Required action
Work through the listing below and give again exactly the lines from the one with "purple cylinder [306,341,358,417] -> none" to the one with "purple star [209,640,387,813]", both ends included. All other lines and all pictures stay out.

Data for analysis
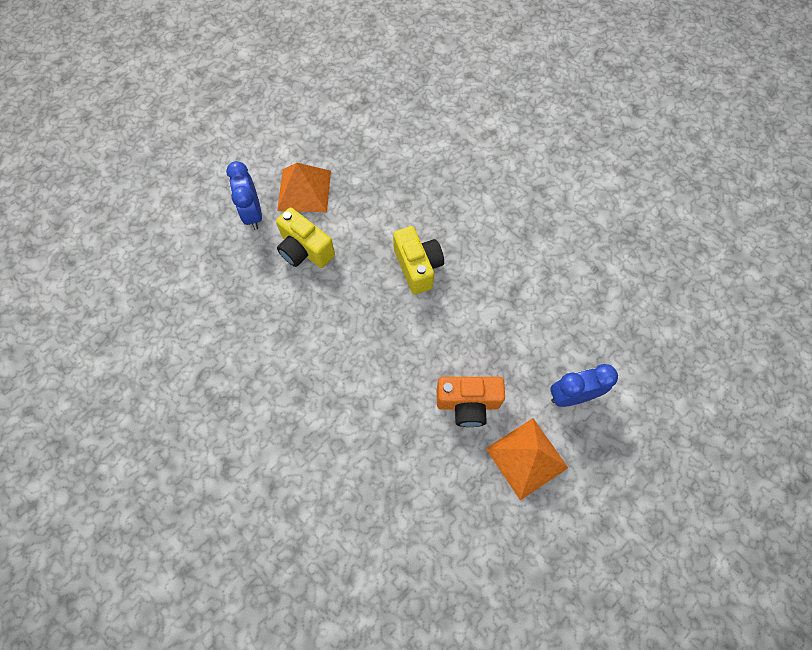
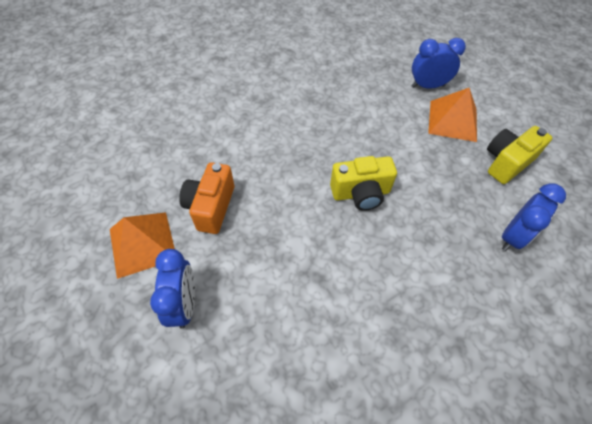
camera: 100 degrees right, 10 degrees down
yellow camera [276,208,335,268] -> yellow camera moved to [487,126,552,184]
none -> blue clock [502,183,566,251]

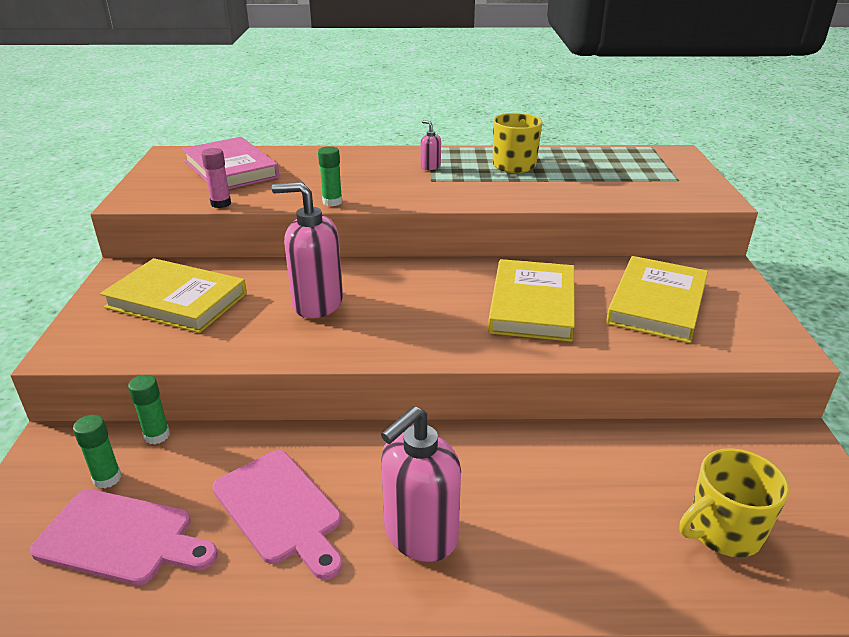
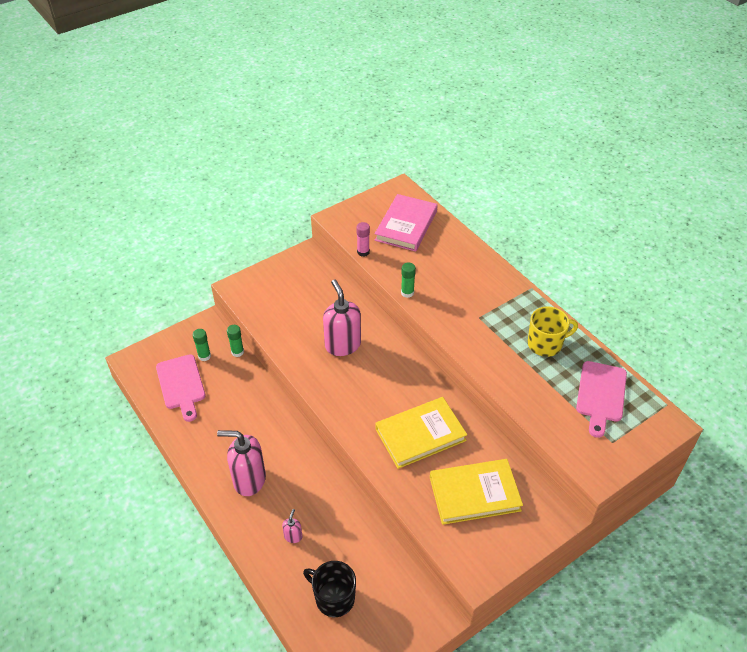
camera: 55 degrees right, 15 degrees up
yellow book [100,258,247,333] -> none
pink cutting board [212,450,342,580] -> pink cutting board moved to [576,361,627,438]
pink soap dispenser [421,120,441,170] -> pink soap dispenser moved to [282,509,303,543]
yellow mug [679,448,789,557] -> black mug [303,561,356,617]

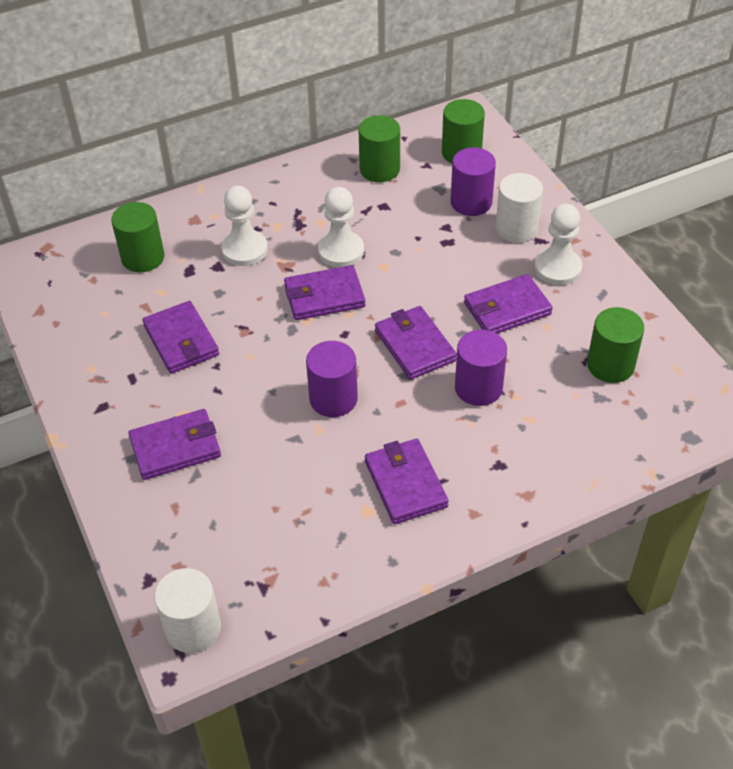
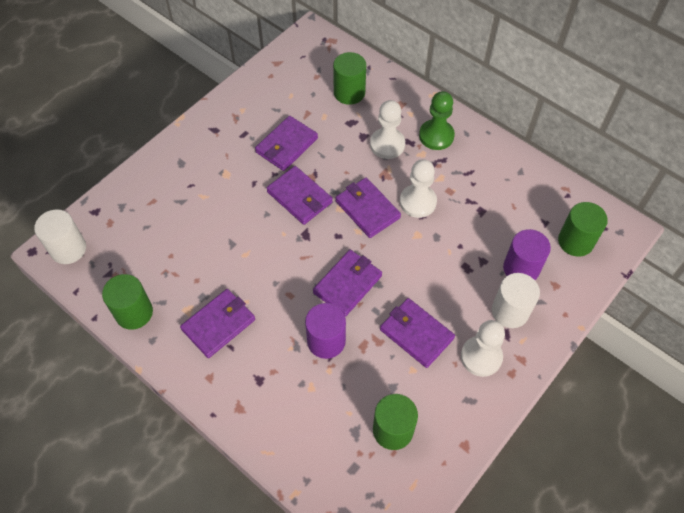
camera: 65 degrees right, 10 degrees up
purple wallet [128,409,221,480] -> purple wallet moved to [267,166,333,225]
purple cylinder [306,341,358,417] -> none
green cylinder [358,115,400,182] -> green cylinder moved to [102,274,153,329]
none -> green pawn [419,91,455,150]

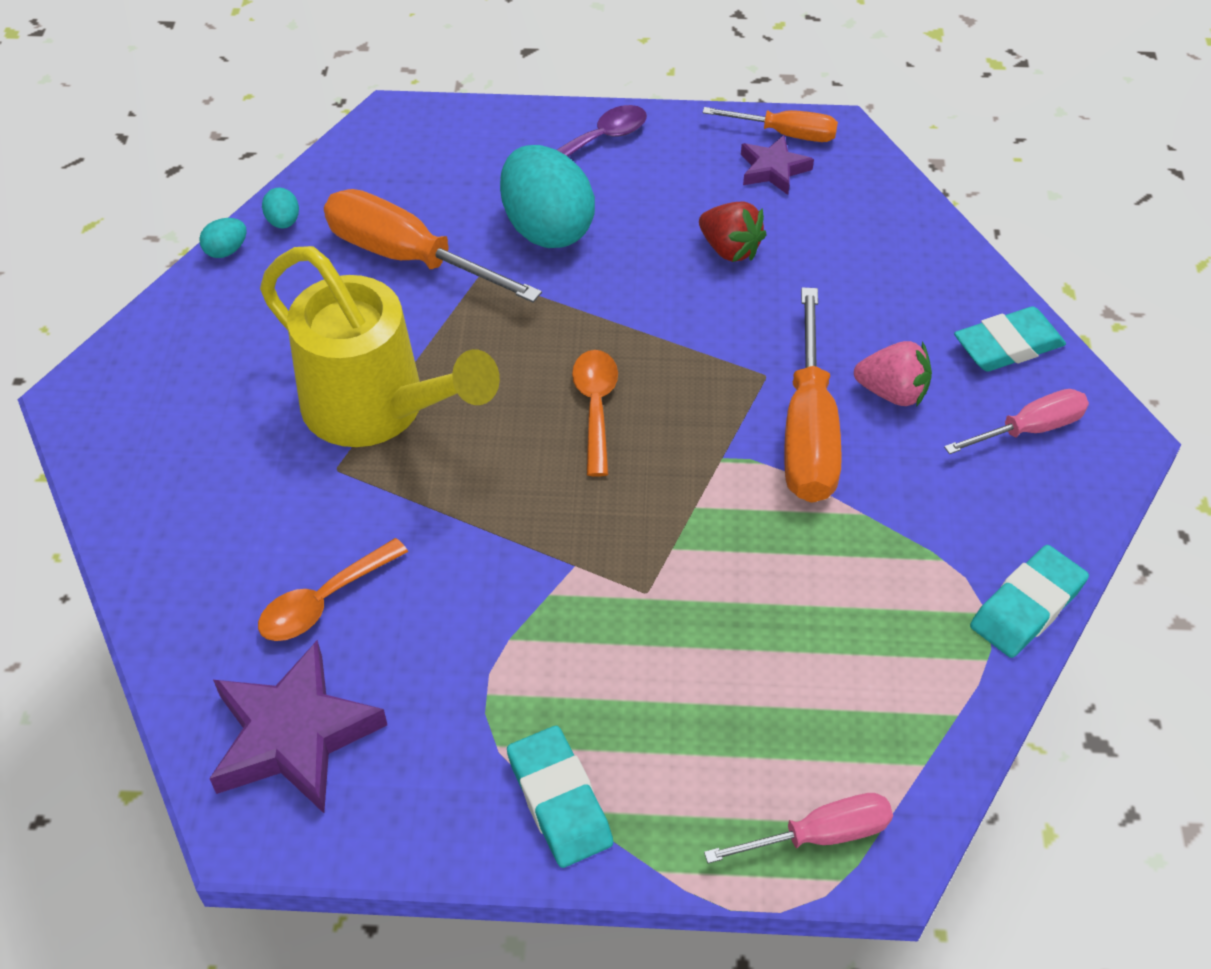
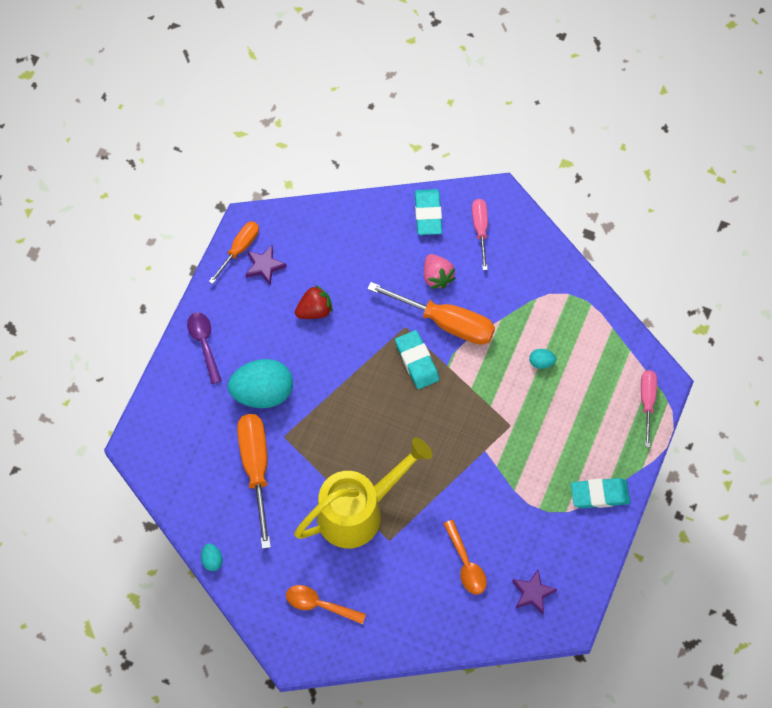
camera: 70 degrees left, 15 degrees up
purple star [209,640,387,813] -> purple star [512,570,557,614], size x0.56
turquoise egg [262,188,299,229] -> turquoise egg moved to [529,349,556,369]
orange screwdriver [324,189,542,303] -> orange screwdriver turned 120 degrees clockwise [237,414,271,549]
orange spoon [572,350,618,477] -> orange spoon moved to [286,585,366,624]
pink strawberry [854,341,932,407] -> pink strawberry turned 120 degrees clockwise [424,254,456,289]
turquoise eraser [970,545,1089,658] -> turquoise eraser moved to [395,330,439,389]

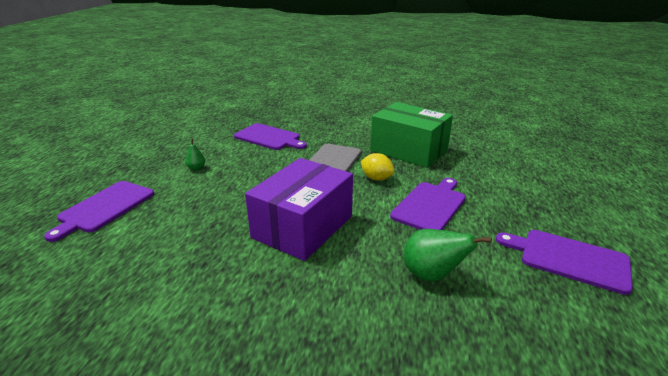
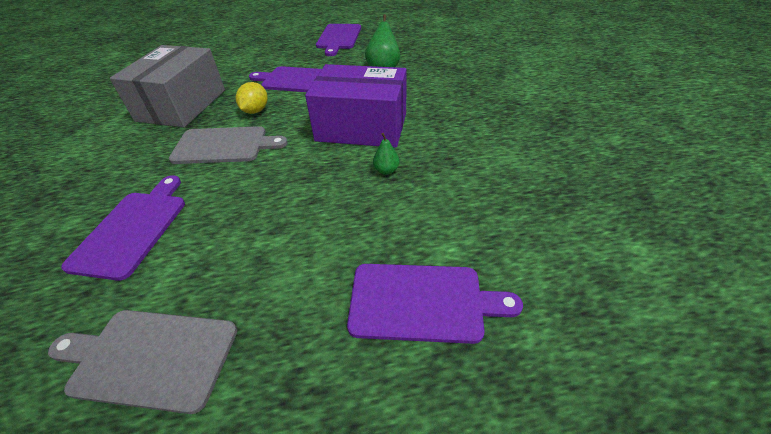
camera: 110 degrees left, 15 degrees up
green pear [185,139,205,171] -> green pear moved to [373,133,399,175]
green box [370,102,453,168] -> grey box [110,45,225,127]
none -> grey cutting board [48,310,237,414]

Exercise solution
purple cylinder [306,341,358,417] -> none
green cylinder [358,115,400,182] -> green cylinder moved to [102,274,153,329]
none -> green pawn [419,91,455,150]

camera: 70 degrees left, 15 degrees up
purple star [209,640,387,813] -> purple star [512,570,557,614], size x0.56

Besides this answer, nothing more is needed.